=== What you have to do ===
Could you output only the lines from the one containing "U210: NAND 74HC132" through the last line of the data, both included?

[Itemized modification records]
□ □ □ □ □

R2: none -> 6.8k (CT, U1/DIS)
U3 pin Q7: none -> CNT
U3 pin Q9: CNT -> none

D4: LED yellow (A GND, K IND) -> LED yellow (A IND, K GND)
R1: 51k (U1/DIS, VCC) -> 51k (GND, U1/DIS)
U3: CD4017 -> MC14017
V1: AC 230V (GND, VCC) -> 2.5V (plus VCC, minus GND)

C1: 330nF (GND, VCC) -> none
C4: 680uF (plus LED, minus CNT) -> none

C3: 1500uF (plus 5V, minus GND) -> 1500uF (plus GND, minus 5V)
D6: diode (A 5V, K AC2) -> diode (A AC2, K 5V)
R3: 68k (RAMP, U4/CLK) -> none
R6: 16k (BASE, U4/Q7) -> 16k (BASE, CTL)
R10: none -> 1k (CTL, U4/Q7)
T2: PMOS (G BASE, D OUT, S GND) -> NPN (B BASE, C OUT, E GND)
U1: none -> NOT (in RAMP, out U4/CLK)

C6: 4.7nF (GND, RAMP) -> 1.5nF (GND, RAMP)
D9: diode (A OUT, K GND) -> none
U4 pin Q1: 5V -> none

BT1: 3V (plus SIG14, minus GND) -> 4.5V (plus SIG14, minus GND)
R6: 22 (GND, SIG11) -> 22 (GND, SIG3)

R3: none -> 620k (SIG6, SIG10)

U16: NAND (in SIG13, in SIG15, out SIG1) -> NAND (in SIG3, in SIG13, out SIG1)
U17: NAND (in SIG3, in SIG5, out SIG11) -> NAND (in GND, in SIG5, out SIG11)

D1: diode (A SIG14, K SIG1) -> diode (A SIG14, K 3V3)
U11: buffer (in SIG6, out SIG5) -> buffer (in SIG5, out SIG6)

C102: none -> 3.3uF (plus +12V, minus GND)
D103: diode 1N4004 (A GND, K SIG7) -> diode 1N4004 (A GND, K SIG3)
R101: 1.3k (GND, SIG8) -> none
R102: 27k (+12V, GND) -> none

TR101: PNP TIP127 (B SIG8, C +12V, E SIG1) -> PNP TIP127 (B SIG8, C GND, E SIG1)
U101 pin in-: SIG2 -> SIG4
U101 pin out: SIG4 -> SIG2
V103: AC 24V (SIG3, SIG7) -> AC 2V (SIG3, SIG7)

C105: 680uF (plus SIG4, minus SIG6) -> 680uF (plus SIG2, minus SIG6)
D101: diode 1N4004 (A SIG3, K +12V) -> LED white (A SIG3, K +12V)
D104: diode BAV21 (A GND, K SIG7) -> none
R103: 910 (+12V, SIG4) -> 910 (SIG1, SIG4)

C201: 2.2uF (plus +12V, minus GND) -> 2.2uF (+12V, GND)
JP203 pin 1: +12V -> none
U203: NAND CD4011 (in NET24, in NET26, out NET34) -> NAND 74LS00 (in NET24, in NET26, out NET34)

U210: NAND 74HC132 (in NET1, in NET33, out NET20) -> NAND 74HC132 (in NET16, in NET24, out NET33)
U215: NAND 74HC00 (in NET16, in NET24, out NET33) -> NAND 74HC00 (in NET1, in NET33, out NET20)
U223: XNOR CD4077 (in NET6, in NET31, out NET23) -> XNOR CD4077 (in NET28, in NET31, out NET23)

□ □ □ □ □

=== Response area ===
U210: NAND 74HC132 (in NET1, in NET33, out NET20) -> NAND 74HC132 (in NET16, in NET24, out NET33)
U215: NAND 74HC00 (in NET16, in NET24, out NET33) -> NAND 74HC00 (in NET1, in NET33, out NET20)
U223: XNOR CD4077 (in NET6, in NET31, out NET23) -> XNOR CD4077 (in NET28, in NET31, out NET23)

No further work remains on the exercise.